Items from a dataset

++++++++++++++++++++

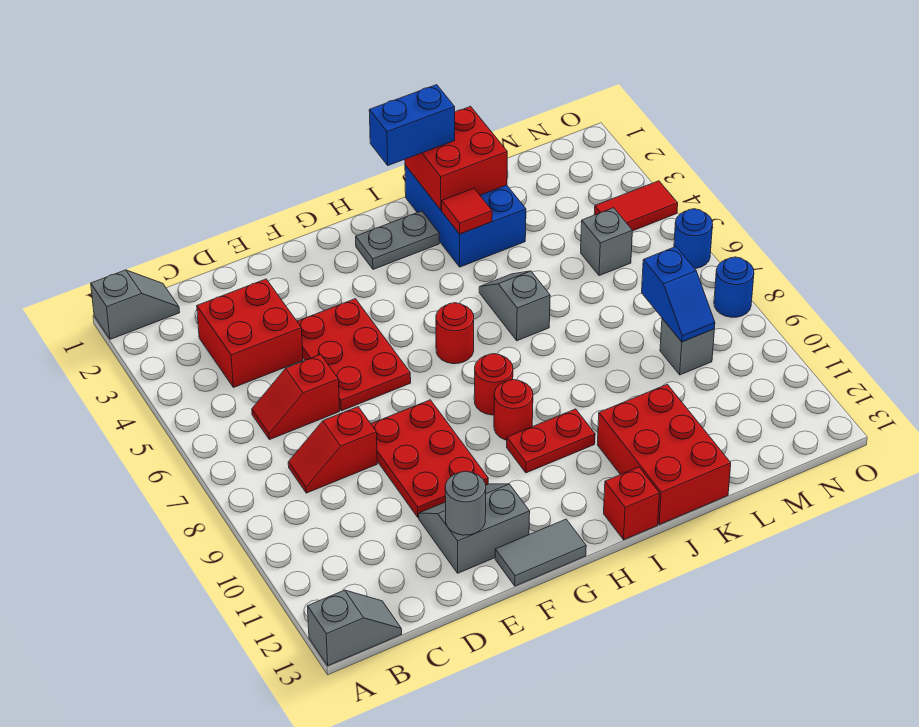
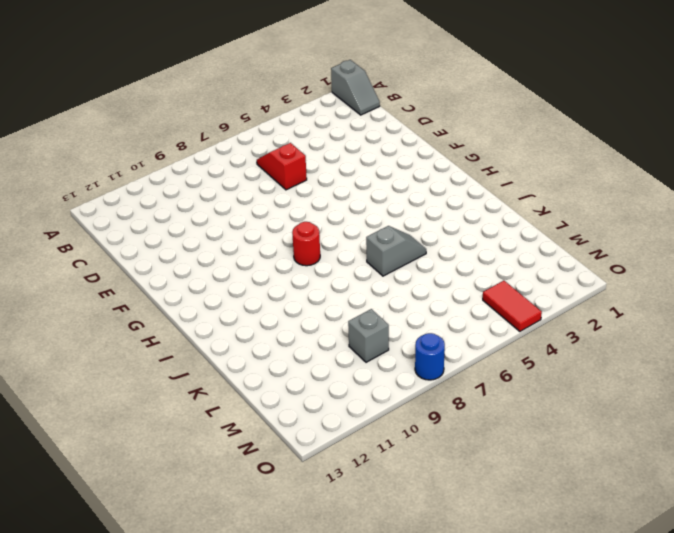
none -> grey slope A13:B13 level 1 top A
none -> red brick C3:D4 level 1
none -> red slope C8:D8 level 1 top D

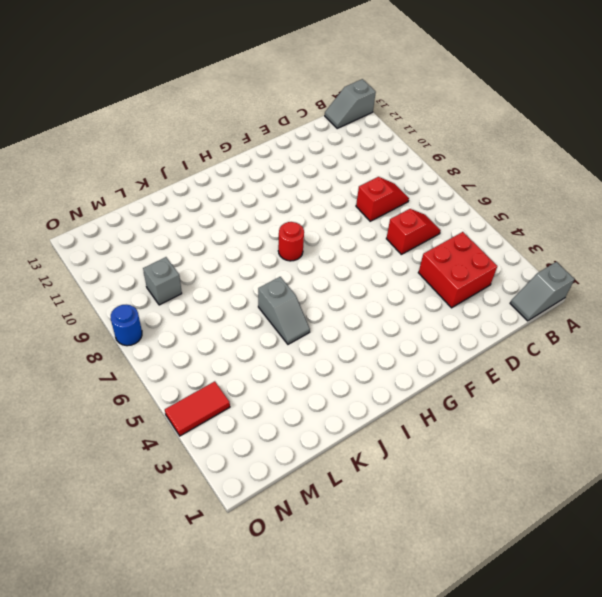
none -> red plate E4:F6 level 1
none -> red plate E8:F10 level 1
none -> grey slope E11:F12 level 1 top 12

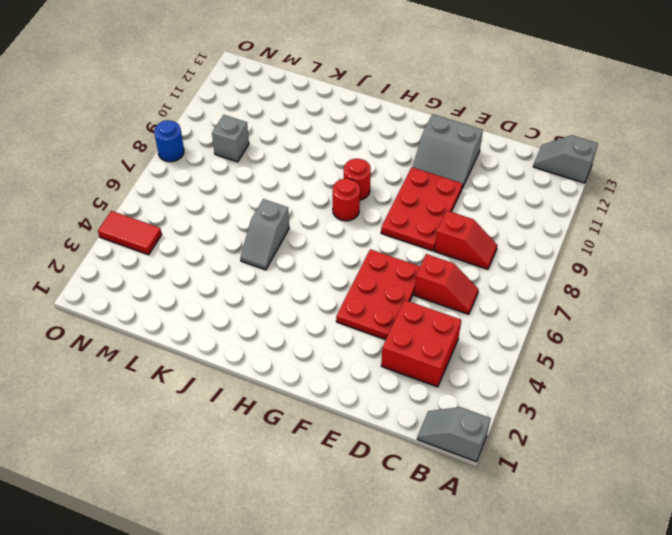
none -> grey tile F13:G13 level 1
none -> grey plate H2:I2 level 1
none -> red round brick H6 level 1

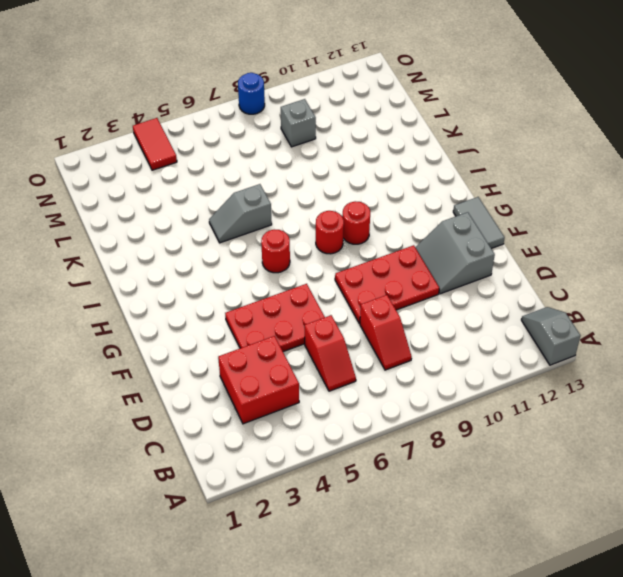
none -> grey slope A1:B1 level 1 top A
none -> grey plate H2:I2 level 1
none -> red plate H10:I10 level 1

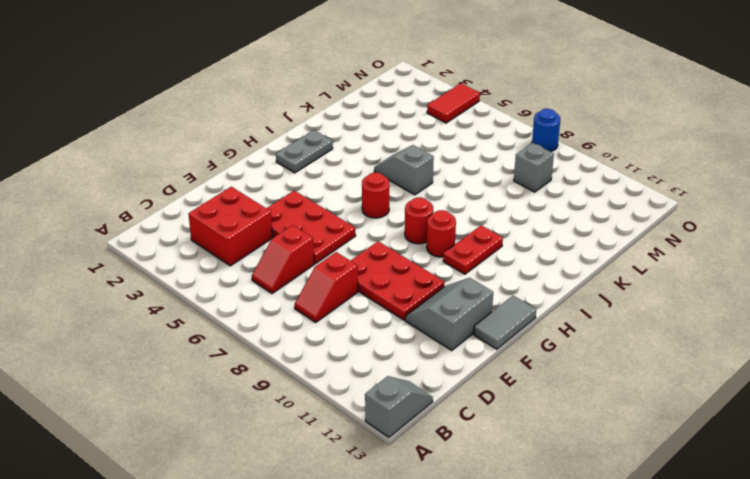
none -> grey slope A1:B1 level 1 top A
none -> red brick I13 level 1
none -> blue brick J1:K3 level 1

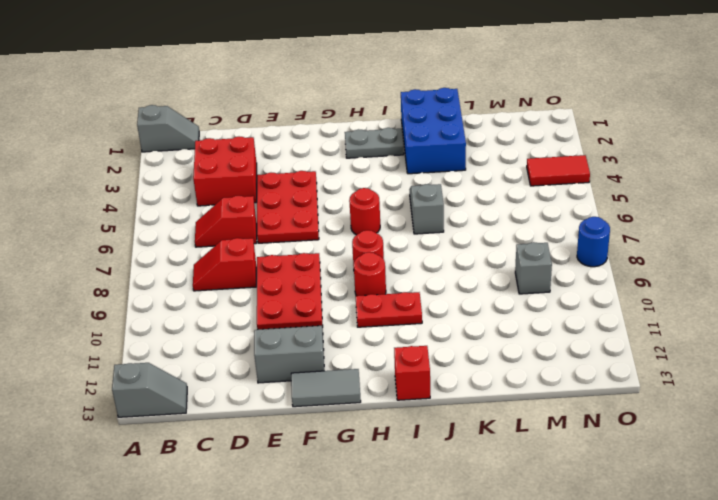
none -> red brick J11:K13 level 1
none -> grey brick M5 level 1
none -> blue round brick O6 level 1

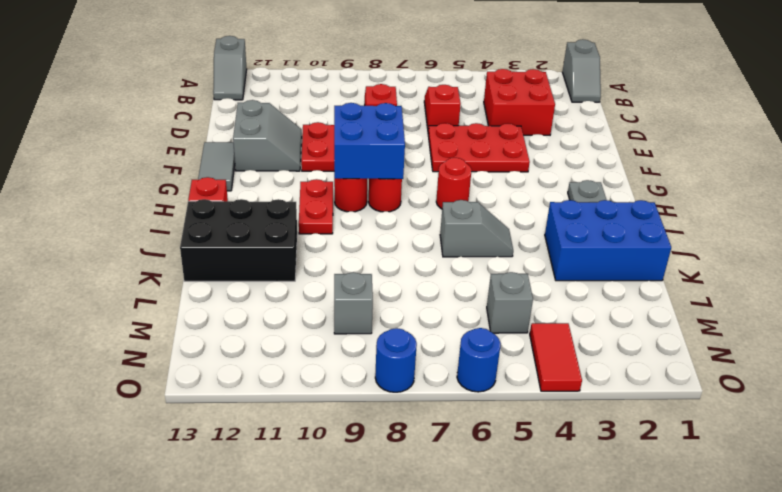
blue brick G8:H9 level 2 -> none
black brick J11:K13 level 1 -> red brick J11:K13 level 1
none -> grey round brick E12 level 2
none -> red brick J1:K2 level 2
none -> red tile J3 level 2

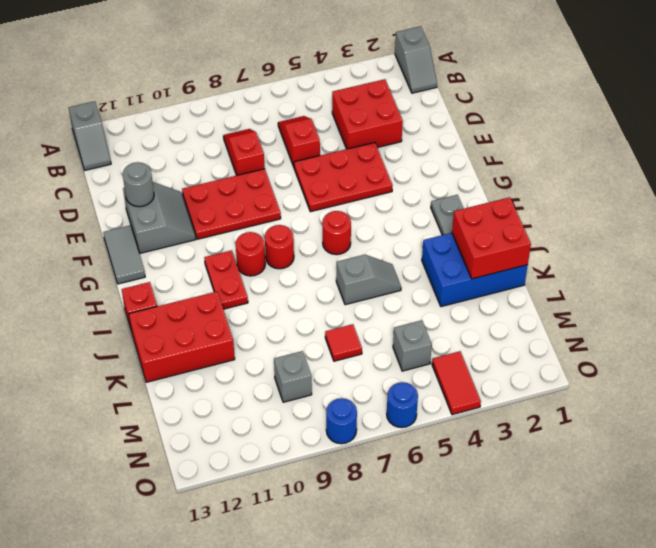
red tile L7 level 1 -> red tile J3 level 2
none -> blue slope M8:M9 level 2 top 8
none -> blue brick I1:J1 level 3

++++++++++++++++++++

> **Your task**: Please print the span that begins at the line holding "none -> grey round brick E12 level 2" and ends at the last line of the data, both ends included, with no pictures.

> **Result of this task**:
none -> grey round brick E12 level 2
none -> red brick J1:K2 level 2
none -> red tile J3 level 2

red tile L7 level 1 -> red tile J3 level 2
none -> blue slope M8:M9 level 2 top 8
none -> blue brick I1:J1 level 3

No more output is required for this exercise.